- **Version comparison data**
══════════════════════════════

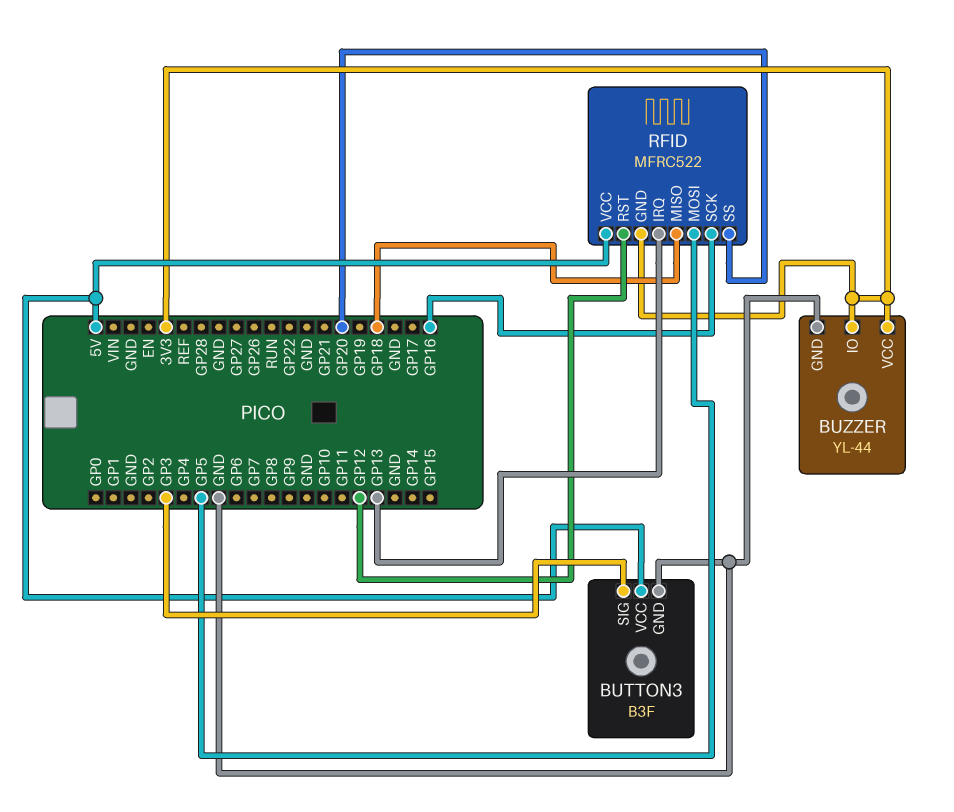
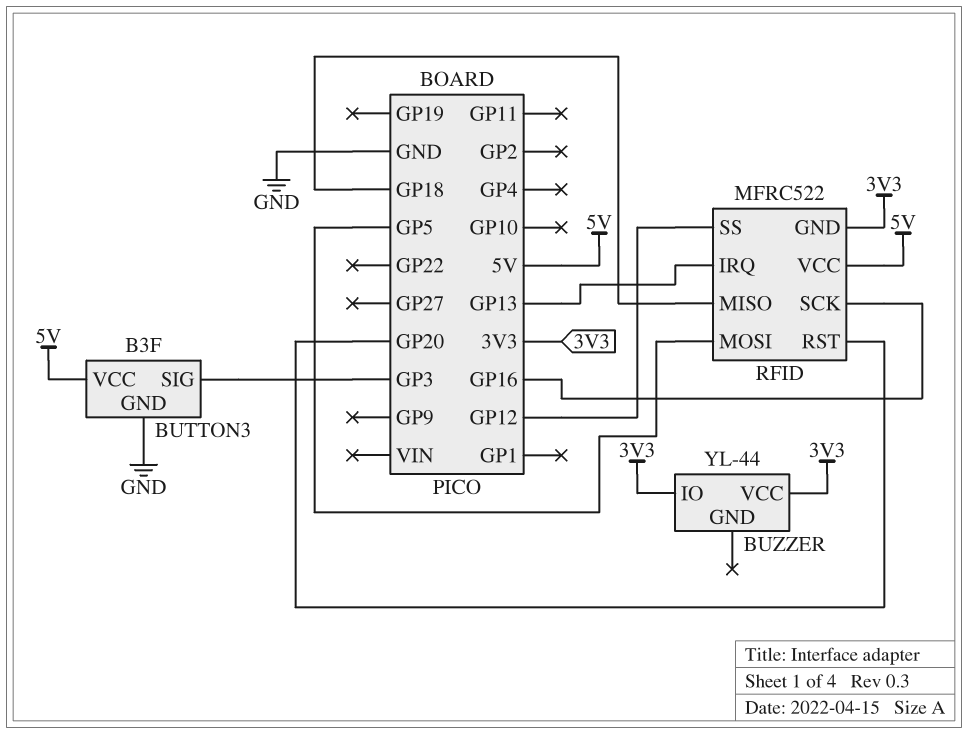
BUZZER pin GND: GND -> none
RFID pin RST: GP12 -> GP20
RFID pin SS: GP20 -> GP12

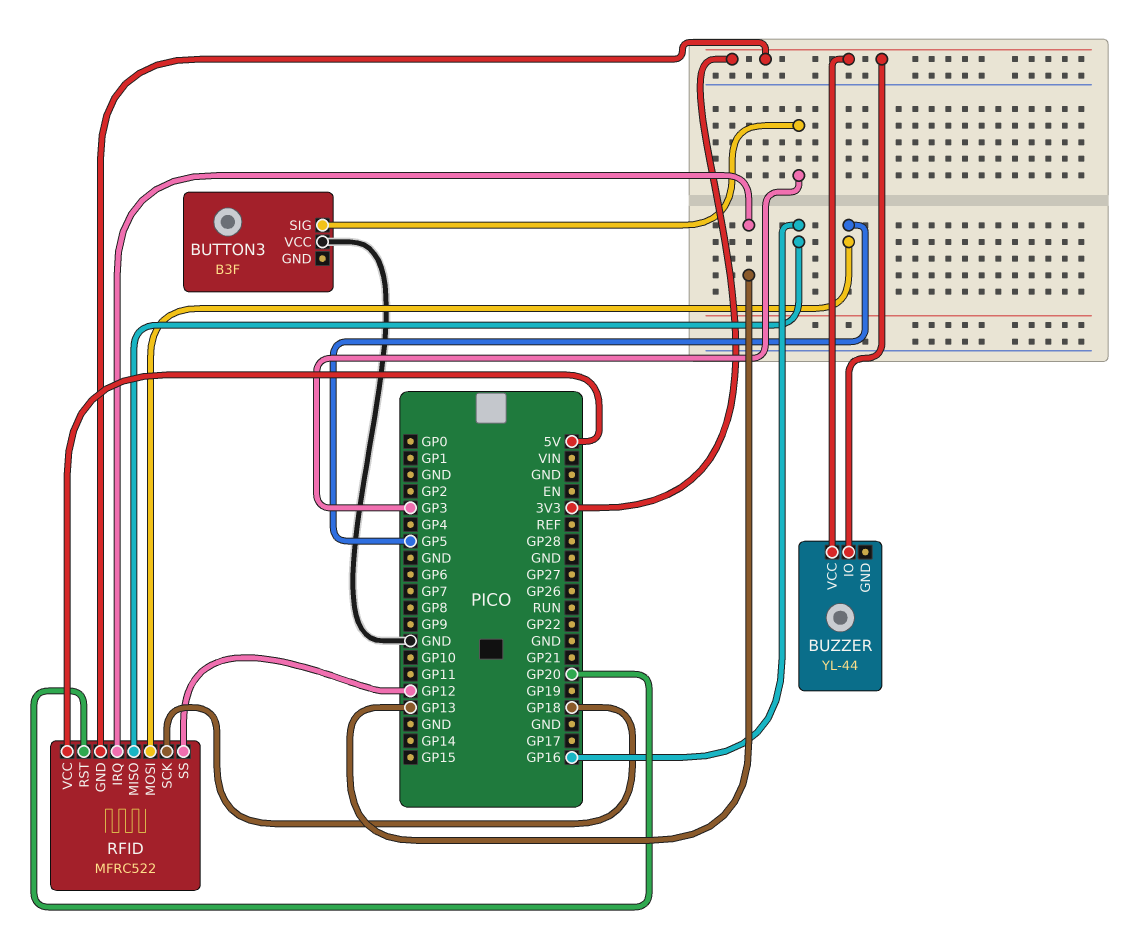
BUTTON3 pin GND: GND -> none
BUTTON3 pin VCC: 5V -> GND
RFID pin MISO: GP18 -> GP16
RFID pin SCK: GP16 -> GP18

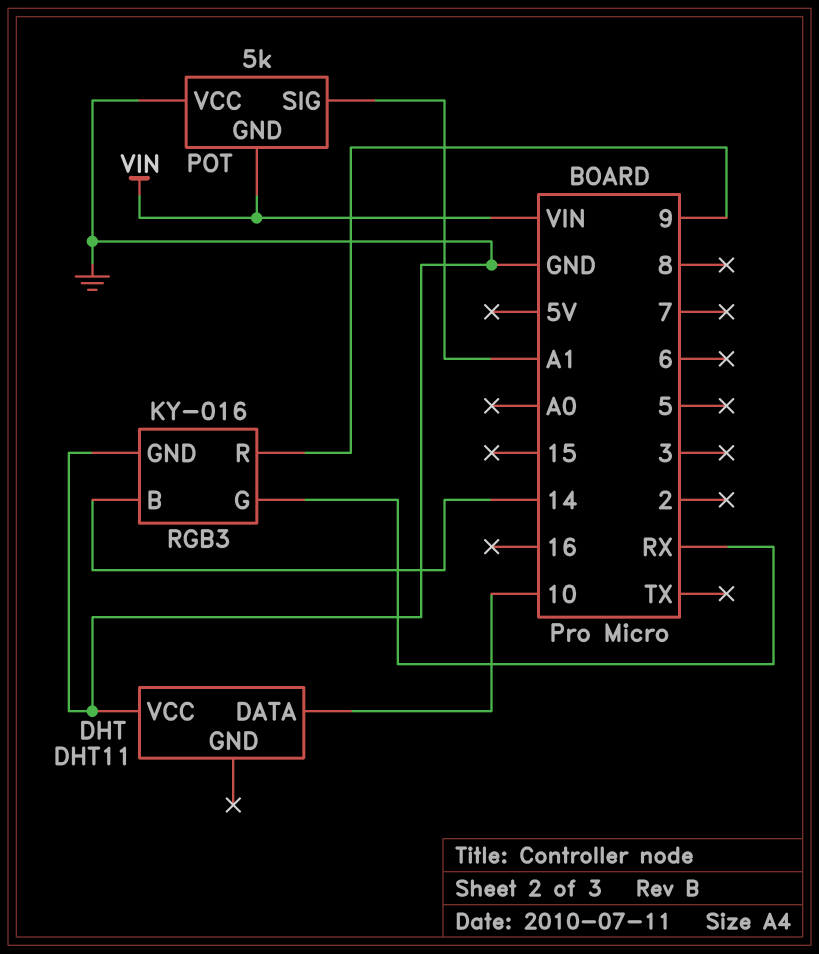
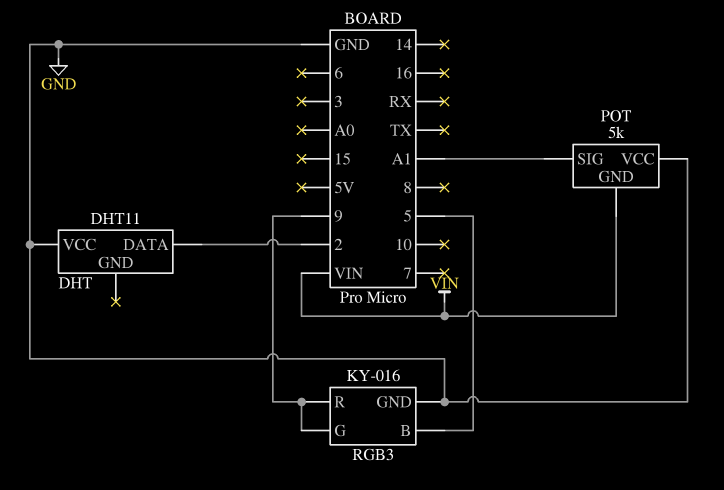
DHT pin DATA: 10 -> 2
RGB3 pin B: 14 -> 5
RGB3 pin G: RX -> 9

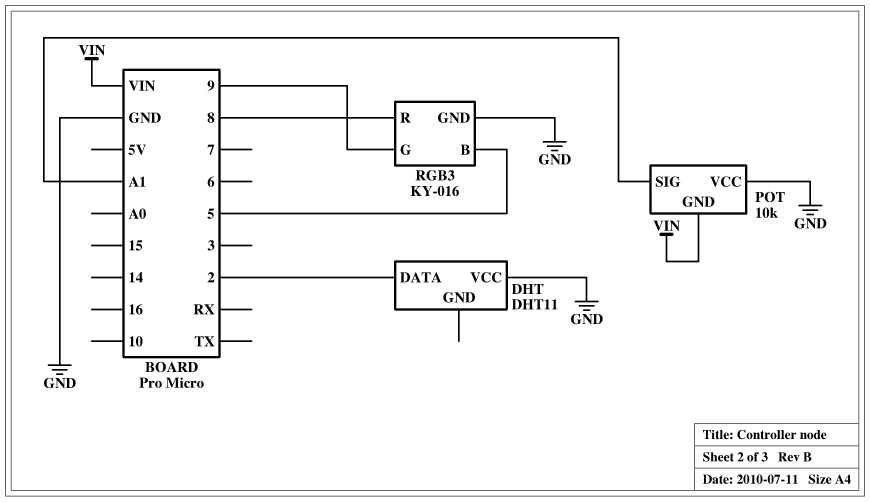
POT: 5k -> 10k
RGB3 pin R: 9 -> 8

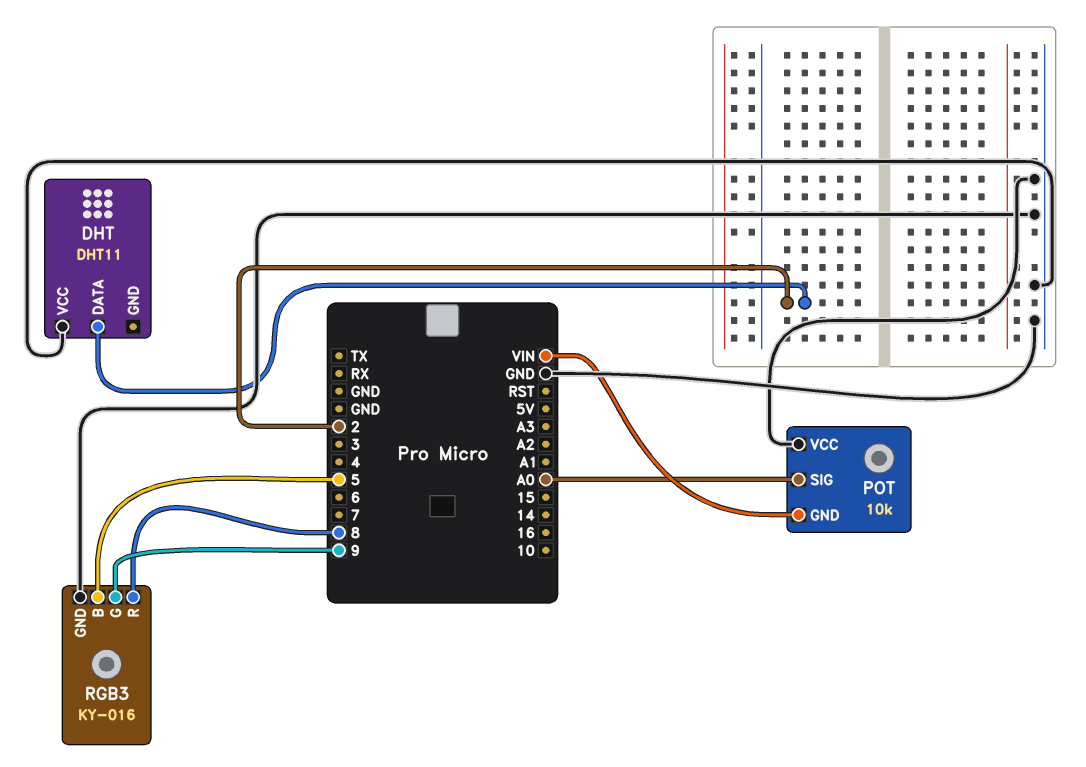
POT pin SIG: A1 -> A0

══════════════════════════════

- **Exercise aim**
A word-for-word copy of all the data is required, minus the pictures.

- **Solved problem**
BUZZER pin GND: GND -> none
RFID pin RST: GP12 -> GP20
RFID pin SS: GP20 -> GP12

BUTTON3 pin GND: GND -> none
BUTTON3 pin VCC: 5V -> GND
RFID pin MISO: GP18 -> GP16
RFID pin SCK: GP16 -> GP18

DHT pin DATA: 10 -> 2
RGB3 pin B: 14 -> 5
RGB3 pin G: RX -> 9

POT: 5k -> 10k
RGB3 pin R: 9 -> 8

POT pin SIG: A1 -> A0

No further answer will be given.